Task to carry out -> If a line in the entries below includes the string "hammer", copy it out.
━━ Data extract
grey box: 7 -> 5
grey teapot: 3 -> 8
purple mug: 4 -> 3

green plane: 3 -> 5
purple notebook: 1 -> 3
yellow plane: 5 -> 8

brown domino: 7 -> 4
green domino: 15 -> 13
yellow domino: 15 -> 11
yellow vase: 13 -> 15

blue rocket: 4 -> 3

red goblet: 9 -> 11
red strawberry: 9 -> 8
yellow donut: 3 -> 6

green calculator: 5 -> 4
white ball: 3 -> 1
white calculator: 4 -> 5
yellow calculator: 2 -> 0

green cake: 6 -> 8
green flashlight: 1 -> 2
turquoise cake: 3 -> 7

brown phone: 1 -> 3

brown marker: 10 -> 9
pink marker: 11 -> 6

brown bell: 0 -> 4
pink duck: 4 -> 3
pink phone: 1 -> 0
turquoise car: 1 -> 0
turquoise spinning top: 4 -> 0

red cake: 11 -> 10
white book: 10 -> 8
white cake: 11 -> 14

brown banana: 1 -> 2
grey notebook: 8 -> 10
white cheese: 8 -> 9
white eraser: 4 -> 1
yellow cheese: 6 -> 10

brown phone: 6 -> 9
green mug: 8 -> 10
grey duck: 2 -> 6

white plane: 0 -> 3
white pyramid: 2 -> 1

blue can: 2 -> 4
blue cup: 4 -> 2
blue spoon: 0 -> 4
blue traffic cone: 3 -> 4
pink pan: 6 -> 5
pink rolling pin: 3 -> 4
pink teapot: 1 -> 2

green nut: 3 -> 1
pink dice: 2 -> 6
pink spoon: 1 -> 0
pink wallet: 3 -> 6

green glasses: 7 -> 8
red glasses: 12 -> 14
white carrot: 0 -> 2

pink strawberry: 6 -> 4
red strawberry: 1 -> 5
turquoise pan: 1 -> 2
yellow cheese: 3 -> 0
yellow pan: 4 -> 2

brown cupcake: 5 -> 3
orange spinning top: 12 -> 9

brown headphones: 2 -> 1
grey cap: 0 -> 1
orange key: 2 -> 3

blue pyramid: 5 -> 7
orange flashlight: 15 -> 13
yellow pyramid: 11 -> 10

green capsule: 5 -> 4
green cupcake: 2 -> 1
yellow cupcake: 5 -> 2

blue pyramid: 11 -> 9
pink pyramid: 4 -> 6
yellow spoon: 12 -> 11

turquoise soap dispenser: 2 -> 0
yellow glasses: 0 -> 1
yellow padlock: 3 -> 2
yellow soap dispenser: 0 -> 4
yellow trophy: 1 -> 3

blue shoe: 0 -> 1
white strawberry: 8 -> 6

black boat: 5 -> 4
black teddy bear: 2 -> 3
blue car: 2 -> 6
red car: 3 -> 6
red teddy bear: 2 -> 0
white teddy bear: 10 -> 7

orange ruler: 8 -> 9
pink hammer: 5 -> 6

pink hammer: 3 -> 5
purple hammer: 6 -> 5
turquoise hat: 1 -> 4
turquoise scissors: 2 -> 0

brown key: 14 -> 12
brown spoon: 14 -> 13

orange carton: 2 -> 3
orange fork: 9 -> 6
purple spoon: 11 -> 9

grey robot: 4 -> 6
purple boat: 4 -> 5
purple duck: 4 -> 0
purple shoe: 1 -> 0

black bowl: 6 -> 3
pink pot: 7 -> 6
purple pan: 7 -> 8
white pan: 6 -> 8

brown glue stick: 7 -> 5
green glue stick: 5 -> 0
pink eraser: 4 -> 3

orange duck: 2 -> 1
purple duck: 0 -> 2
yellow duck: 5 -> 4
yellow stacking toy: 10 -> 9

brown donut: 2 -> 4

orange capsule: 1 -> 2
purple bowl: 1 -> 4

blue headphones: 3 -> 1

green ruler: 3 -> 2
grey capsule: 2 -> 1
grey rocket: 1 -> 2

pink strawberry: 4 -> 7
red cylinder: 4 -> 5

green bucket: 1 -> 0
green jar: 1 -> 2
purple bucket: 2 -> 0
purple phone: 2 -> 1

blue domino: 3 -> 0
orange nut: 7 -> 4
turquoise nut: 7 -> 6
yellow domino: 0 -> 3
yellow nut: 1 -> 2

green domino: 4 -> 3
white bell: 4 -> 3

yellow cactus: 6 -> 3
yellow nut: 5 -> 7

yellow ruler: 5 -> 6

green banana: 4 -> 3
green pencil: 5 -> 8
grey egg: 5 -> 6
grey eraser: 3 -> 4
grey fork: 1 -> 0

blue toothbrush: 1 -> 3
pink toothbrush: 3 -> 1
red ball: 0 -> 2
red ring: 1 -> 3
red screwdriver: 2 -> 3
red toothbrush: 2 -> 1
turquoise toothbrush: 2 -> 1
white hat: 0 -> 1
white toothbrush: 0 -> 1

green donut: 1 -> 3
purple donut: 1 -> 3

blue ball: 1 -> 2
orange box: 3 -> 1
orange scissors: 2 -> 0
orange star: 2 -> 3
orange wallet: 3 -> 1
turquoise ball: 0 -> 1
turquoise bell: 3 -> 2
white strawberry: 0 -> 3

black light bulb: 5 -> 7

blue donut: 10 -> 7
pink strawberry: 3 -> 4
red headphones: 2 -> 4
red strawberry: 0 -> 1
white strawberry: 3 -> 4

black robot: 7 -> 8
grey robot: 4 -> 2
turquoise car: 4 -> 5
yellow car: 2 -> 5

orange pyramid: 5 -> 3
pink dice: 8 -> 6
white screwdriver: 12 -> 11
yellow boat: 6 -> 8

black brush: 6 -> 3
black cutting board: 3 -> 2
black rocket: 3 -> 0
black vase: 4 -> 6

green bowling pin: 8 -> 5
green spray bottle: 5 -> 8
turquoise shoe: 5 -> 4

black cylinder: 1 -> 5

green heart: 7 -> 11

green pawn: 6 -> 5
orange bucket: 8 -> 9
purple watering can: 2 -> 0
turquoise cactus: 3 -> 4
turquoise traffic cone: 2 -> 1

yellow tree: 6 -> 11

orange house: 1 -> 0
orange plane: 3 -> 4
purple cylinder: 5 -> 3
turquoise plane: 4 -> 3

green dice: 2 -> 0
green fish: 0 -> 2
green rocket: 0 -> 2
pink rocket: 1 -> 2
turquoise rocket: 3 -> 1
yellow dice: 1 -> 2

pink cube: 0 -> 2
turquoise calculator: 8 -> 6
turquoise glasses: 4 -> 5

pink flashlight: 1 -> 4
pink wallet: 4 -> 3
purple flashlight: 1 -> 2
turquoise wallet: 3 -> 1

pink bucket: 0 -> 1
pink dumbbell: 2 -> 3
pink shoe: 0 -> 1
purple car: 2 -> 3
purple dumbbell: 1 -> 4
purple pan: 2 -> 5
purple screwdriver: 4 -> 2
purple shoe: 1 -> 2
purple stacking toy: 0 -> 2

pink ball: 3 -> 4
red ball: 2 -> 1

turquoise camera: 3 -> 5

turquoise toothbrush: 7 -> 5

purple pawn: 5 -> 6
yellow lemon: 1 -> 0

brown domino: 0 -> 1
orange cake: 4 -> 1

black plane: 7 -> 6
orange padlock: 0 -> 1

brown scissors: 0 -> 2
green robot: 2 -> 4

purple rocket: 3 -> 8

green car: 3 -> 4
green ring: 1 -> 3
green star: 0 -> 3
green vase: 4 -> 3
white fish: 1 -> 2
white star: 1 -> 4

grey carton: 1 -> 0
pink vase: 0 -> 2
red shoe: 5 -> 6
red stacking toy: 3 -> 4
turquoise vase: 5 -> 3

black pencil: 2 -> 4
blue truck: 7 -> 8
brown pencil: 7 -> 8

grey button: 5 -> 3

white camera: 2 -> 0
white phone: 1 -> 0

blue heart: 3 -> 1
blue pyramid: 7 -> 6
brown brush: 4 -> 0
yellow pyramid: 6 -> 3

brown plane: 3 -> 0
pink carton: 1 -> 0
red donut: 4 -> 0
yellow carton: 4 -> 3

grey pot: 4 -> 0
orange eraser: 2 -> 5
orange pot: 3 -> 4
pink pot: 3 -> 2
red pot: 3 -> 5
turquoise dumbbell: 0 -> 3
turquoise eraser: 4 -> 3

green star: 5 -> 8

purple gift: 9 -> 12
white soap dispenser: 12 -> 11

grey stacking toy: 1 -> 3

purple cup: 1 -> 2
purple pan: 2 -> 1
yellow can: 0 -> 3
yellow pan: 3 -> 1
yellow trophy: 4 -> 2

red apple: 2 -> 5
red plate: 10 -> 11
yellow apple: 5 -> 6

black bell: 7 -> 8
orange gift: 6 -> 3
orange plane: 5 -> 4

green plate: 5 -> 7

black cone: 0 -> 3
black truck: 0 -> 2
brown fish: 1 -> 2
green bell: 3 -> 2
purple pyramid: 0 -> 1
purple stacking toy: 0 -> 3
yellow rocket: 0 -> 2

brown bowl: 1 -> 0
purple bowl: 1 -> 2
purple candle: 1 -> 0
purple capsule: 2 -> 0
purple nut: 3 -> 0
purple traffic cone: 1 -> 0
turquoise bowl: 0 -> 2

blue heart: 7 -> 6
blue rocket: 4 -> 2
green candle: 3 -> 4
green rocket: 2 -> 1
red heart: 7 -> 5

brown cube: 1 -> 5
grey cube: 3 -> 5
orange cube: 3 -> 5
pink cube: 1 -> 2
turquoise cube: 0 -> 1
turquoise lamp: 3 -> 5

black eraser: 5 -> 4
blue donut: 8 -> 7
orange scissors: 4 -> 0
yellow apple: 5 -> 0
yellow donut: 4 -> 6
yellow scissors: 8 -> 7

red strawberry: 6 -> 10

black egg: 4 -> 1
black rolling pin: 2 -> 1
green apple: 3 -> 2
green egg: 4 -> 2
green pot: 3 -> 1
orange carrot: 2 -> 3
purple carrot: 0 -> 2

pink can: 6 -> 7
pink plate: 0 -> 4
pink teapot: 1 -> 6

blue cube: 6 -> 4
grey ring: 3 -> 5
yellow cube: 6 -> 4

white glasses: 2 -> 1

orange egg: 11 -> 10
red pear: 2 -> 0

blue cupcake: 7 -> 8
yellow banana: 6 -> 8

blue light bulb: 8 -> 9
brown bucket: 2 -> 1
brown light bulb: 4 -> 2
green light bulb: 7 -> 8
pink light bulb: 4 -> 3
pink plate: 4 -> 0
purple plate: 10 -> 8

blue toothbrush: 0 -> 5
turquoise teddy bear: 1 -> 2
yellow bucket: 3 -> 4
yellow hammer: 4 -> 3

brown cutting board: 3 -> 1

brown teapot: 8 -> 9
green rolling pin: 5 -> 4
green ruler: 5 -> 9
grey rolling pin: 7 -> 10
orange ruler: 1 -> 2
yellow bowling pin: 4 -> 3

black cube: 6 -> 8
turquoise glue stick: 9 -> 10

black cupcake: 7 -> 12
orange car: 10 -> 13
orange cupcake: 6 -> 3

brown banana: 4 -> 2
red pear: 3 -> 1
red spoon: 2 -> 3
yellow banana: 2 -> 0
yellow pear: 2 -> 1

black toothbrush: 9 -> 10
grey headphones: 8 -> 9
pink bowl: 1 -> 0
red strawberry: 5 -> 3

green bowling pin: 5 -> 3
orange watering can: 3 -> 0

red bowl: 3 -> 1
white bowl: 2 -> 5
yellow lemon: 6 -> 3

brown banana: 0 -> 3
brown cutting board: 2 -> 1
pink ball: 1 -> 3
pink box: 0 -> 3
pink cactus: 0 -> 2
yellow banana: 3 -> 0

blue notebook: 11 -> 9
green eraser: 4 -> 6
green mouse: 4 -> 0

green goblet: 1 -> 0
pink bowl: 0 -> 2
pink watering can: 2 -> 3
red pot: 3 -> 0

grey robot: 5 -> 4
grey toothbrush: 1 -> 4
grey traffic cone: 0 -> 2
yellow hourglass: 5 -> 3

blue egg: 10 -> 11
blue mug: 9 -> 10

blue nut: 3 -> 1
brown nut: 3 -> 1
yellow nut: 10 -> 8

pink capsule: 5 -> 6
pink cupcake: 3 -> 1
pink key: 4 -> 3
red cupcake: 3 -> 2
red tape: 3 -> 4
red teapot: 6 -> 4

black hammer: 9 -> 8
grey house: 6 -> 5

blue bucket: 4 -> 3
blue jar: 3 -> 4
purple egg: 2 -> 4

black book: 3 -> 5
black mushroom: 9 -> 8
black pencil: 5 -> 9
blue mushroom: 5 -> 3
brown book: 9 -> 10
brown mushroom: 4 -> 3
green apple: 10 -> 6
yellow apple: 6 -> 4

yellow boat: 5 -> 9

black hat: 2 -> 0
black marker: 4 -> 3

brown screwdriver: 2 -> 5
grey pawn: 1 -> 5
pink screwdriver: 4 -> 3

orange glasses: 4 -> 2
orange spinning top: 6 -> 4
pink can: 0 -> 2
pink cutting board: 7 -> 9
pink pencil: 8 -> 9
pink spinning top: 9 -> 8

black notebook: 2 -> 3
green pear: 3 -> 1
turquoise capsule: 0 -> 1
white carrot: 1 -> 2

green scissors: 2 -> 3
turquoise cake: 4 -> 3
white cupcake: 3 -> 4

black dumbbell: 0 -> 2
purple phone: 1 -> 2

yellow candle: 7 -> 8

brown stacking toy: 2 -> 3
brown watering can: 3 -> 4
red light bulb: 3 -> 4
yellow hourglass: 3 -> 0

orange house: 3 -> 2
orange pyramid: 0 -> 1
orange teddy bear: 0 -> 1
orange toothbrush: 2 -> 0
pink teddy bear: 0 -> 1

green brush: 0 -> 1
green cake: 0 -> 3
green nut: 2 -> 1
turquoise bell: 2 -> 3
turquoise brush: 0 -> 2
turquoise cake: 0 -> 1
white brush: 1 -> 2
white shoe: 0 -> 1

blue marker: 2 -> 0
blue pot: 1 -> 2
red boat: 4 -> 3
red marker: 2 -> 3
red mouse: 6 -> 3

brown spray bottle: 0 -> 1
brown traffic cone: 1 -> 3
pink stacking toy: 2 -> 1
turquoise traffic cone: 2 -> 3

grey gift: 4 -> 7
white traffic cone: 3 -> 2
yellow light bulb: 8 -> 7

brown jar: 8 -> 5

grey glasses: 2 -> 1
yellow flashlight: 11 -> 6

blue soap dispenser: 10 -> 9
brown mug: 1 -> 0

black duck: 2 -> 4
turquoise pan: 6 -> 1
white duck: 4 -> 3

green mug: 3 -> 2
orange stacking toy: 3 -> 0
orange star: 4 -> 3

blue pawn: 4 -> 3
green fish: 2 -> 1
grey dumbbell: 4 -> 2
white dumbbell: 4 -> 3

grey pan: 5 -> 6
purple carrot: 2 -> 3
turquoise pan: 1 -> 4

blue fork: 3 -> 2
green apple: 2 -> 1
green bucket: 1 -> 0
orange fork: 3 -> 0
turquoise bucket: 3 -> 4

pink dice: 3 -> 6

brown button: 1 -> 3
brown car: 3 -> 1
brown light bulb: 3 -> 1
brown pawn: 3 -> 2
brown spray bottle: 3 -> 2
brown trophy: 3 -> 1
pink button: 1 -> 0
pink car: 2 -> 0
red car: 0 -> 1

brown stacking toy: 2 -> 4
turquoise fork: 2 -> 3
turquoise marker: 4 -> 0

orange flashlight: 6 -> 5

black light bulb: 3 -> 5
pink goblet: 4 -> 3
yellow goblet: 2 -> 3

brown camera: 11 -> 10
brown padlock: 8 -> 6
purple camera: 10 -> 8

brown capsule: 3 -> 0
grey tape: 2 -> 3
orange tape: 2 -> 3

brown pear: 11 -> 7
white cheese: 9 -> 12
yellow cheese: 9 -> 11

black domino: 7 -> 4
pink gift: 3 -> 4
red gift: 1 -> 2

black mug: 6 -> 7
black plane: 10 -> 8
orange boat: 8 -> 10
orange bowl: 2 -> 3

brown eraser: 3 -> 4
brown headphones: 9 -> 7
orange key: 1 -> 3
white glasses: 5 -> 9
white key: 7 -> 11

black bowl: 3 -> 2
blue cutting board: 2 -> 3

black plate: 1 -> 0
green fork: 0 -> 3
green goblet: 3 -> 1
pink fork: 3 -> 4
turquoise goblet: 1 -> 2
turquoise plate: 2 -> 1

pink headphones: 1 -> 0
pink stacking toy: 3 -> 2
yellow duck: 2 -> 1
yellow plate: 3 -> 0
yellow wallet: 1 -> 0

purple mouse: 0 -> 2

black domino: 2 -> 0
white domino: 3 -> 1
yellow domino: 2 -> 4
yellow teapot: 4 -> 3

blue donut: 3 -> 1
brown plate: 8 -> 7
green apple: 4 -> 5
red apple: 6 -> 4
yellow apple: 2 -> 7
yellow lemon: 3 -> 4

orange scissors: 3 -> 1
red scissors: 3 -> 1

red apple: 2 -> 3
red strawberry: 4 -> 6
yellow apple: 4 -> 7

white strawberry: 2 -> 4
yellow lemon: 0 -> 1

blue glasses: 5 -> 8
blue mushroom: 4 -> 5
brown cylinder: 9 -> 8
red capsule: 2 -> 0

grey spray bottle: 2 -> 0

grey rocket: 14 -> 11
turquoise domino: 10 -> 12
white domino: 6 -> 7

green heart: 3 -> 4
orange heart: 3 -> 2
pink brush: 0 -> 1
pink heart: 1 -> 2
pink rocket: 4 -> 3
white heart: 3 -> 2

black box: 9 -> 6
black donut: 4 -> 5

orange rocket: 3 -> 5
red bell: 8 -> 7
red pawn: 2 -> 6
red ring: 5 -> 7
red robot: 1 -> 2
━━━━
Exercise answer ->
pink hammer: 5 -> 6
pink hammer: 3 -> 5
purple hammer: 6 -> 5
yellow hammer: 4 -> 3
black hammer: 9 -> 8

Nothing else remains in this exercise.